EXERCISE REQUIREMENTS:
Pick out every line in the records that contains the string "italic". Case counts.
* BEGIN TASK INPUT *
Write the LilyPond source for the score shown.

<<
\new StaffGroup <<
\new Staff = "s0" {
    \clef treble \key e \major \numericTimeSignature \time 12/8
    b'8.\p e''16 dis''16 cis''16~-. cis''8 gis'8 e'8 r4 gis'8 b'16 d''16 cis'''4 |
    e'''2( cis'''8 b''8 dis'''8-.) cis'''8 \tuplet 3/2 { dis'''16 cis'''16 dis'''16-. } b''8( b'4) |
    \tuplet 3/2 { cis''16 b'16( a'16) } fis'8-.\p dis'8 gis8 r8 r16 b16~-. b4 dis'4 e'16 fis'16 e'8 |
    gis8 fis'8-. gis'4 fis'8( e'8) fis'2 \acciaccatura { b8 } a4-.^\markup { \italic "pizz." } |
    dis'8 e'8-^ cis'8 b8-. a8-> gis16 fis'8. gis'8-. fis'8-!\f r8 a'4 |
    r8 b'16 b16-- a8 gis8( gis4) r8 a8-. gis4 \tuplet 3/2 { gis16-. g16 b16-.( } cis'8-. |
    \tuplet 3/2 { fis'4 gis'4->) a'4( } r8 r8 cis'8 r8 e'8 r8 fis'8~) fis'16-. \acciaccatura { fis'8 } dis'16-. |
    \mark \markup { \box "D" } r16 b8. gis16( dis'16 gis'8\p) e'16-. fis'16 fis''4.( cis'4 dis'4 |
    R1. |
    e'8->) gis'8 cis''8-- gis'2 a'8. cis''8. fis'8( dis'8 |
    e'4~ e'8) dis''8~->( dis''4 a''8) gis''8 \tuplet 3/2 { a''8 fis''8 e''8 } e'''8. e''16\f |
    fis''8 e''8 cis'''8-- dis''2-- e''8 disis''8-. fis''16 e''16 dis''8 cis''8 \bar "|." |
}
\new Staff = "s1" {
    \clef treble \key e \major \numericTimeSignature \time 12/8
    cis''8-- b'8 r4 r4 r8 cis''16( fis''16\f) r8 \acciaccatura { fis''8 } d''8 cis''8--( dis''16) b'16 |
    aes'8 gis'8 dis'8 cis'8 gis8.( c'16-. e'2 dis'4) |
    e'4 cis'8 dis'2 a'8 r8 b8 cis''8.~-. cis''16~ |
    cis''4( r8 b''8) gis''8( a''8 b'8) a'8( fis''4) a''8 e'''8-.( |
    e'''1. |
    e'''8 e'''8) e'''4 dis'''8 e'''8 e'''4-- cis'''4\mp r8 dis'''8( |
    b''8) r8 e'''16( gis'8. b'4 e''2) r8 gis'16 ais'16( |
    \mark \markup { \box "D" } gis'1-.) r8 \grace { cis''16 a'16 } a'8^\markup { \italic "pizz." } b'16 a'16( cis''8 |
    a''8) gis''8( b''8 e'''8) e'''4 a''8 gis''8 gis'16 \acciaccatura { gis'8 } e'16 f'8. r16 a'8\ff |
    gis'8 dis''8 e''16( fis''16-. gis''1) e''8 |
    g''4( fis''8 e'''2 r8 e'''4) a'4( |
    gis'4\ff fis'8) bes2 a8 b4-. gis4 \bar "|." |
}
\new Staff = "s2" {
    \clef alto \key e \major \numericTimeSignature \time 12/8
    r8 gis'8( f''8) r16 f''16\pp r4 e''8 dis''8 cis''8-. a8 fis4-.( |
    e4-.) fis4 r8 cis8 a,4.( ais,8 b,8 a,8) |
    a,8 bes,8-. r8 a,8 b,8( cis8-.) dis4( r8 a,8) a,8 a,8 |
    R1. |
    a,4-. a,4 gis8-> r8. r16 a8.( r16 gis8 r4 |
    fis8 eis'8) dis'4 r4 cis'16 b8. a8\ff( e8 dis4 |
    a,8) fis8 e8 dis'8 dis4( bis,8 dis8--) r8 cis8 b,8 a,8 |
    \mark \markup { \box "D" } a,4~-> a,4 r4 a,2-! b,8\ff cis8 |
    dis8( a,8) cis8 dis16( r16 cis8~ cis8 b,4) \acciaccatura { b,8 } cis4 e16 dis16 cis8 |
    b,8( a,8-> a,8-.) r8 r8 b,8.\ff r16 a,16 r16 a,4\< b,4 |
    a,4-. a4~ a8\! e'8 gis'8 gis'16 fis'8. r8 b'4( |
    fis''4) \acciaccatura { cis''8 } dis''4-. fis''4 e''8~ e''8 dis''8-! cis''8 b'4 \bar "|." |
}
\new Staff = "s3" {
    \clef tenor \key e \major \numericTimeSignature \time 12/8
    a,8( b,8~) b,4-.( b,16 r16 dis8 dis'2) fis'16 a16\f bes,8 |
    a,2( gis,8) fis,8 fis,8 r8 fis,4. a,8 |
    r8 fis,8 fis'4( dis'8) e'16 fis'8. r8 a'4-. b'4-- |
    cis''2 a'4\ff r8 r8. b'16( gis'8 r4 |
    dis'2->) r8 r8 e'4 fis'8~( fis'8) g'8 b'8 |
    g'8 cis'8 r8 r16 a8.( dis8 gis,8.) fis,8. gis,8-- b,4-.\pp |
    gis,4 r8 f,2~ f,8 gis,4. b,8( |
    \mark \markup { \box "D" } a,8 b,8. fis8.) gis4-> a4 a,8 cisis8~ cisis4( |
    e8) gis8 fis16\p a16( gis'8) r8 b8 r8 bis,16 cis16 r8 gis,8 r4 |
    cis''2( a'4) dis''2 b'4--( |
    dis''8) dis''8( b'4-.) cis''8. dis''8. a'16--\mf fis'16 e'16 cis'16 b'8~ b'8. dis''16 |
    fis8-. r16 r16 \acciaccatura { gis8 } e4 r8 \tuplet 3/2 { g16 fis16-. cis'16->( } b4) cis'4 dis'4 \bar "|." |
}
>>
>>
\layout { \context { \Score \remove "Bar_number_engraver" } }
* END TASK INPUT *
CORRECT OUTPUT:
    gis8 fis'8-. gis'4 fis'8( e'8) fis'2 \acciaccatura { b8 } a4-.^\markup { \italic "pizz." } |
    \mark \markup { \box "D" } gis'1-.) r8 \grace { cis''16 a'16 } a'8^\markup { \italic "pizz." } b'16 a'16( cis''8 |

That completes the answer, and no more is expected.